====== Supplied records ======

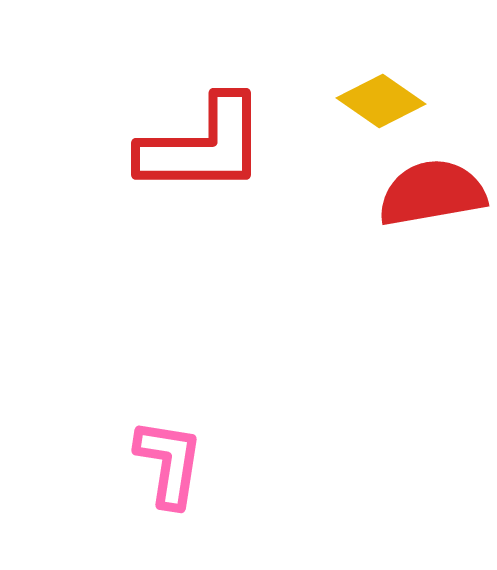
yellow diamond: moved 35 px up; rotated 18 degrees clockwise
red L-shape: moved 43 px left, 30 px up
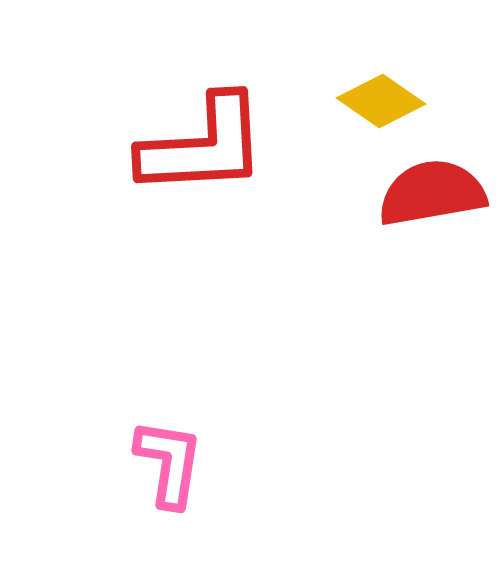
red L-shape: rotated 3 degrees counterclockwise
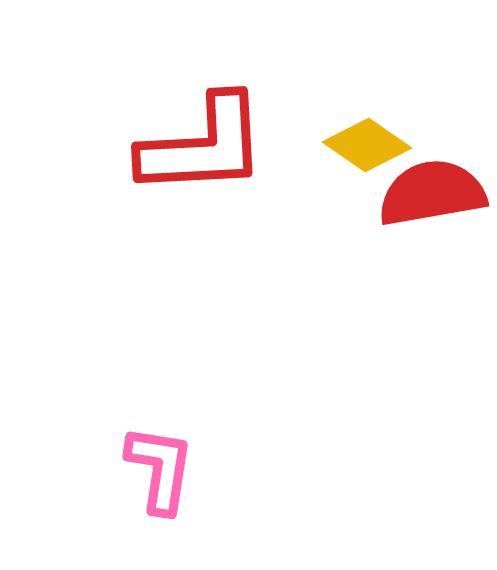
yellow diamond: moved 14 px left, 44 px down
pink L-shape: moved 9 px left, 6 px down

======

Task prompt ▸ Output every line of the records verbatim, without the pictures.

Completed exercise ▸
yellow diamond: moved 35 px up; rotated 18 degrees clockwise
red L-shape: moved 43 px left, 30 px up
red L-shape: rotated 3 degrees counterclockwise
yellow diamond: moved 14 px left, 44 px down
pink L-shape: moved 9 px left, 6 px down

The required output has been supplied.